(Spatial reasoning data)
*-*-*
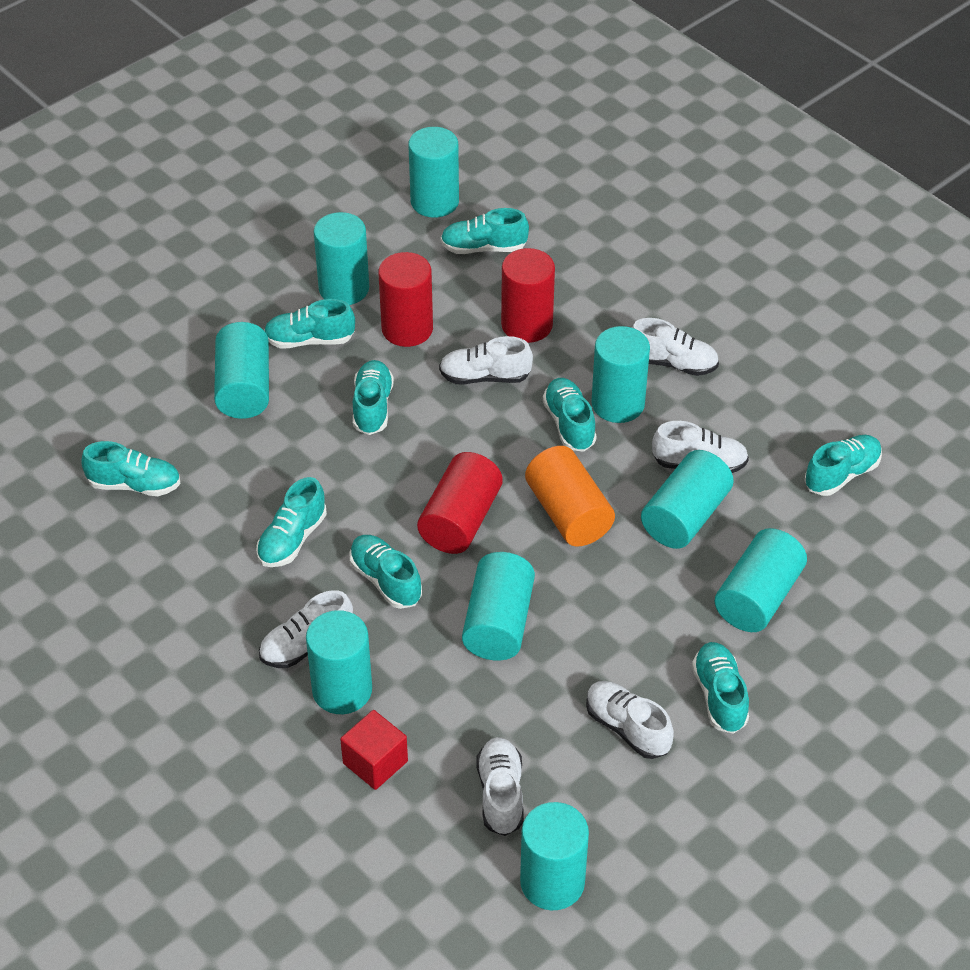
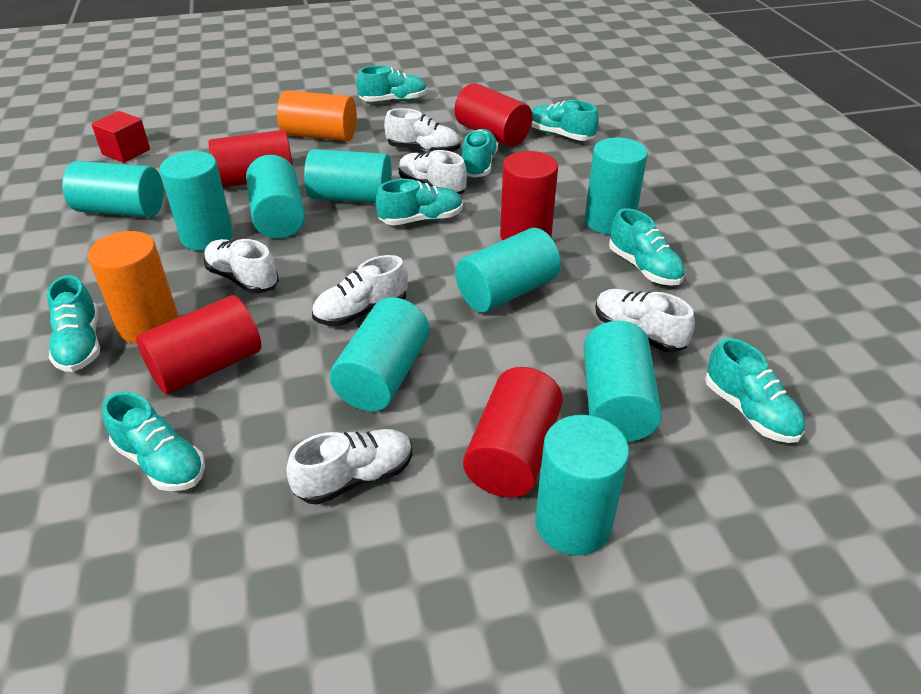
orange cylinder: 1 -> 2
red cylinder: 3 -> 5
turquoise shoe: 9 -> 8

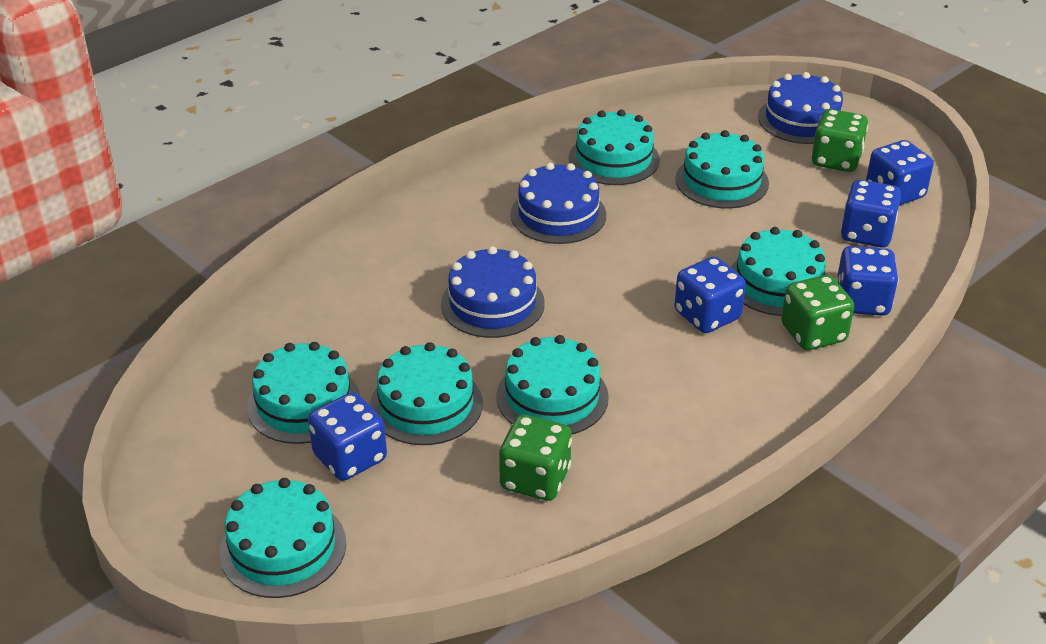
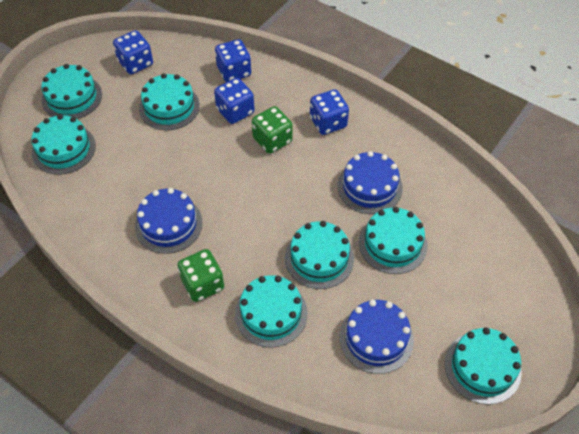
blue dice: 5 -> 4
green dice: 3 -> 2

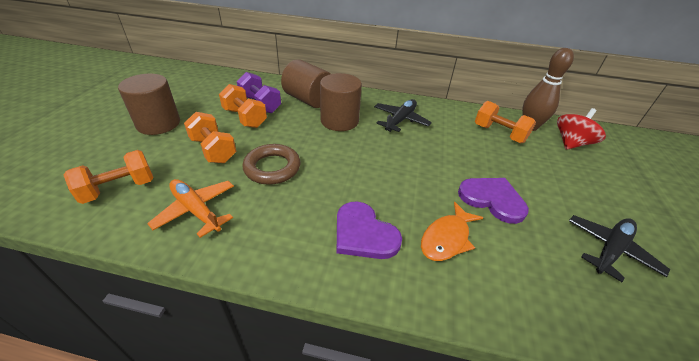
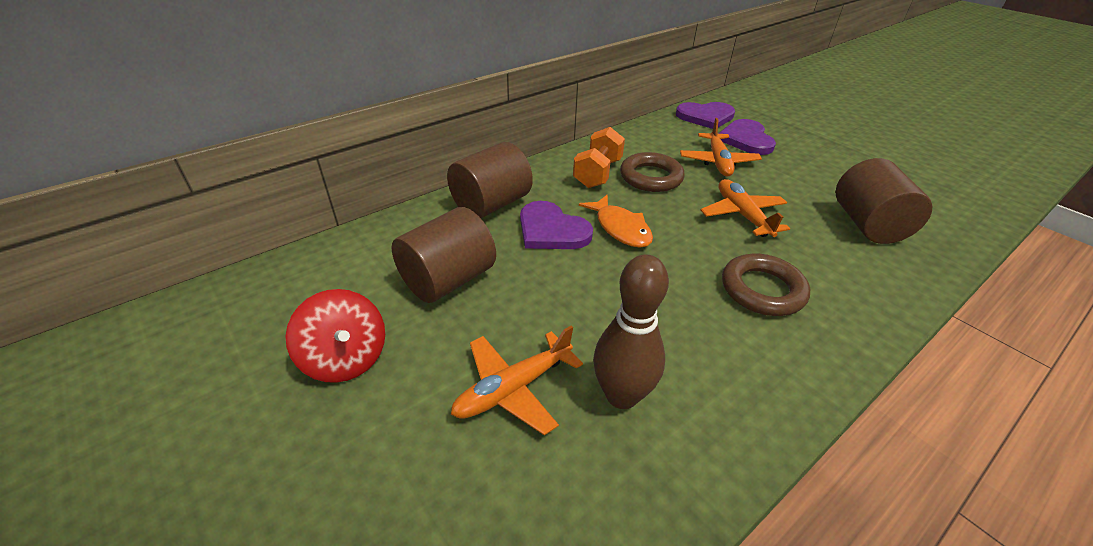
black plane: 2 -> 0
brown ring: 1 -> 2
orange dumbbell: 4 -> 1
orange plane: 1 -> 3
purple dumbbell: 1 -> 0
purple heart: 2 -> 3

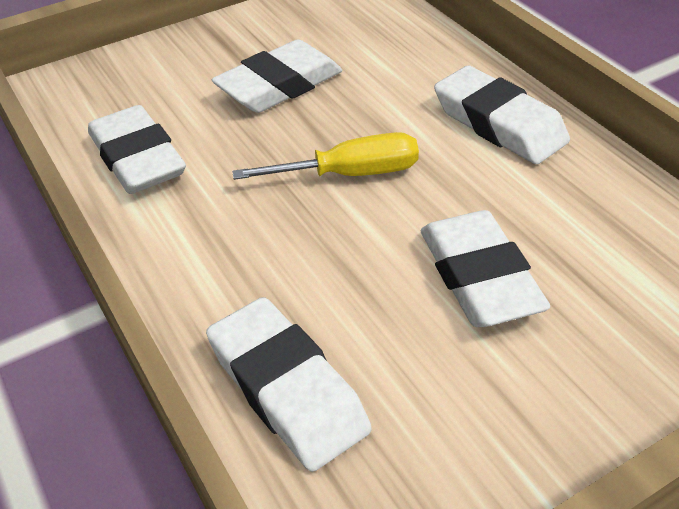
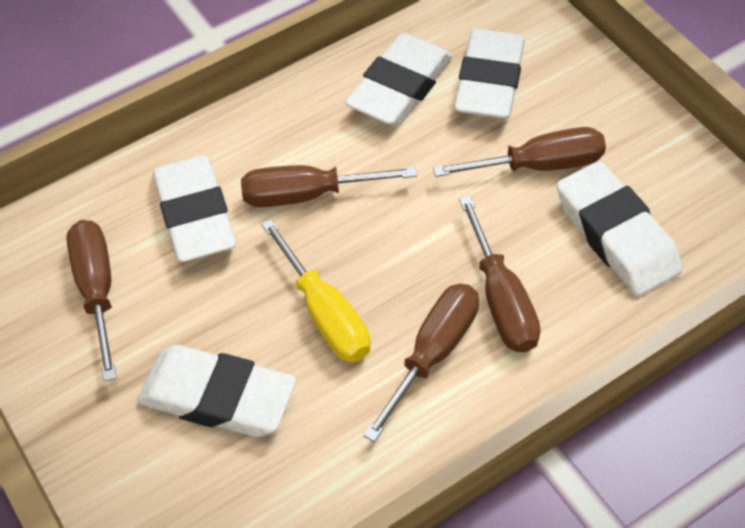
brown screwdriver: 0 -> 5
*-*-*
*AIM OF THE EXERCISE*: Which lines in the records above contain the string "dumbbell"? Copy them.

*RESPONSE TO THE EXERCISE*:
orange dumbbell: 4 -> 1
purple dumbbell: 1 -> 0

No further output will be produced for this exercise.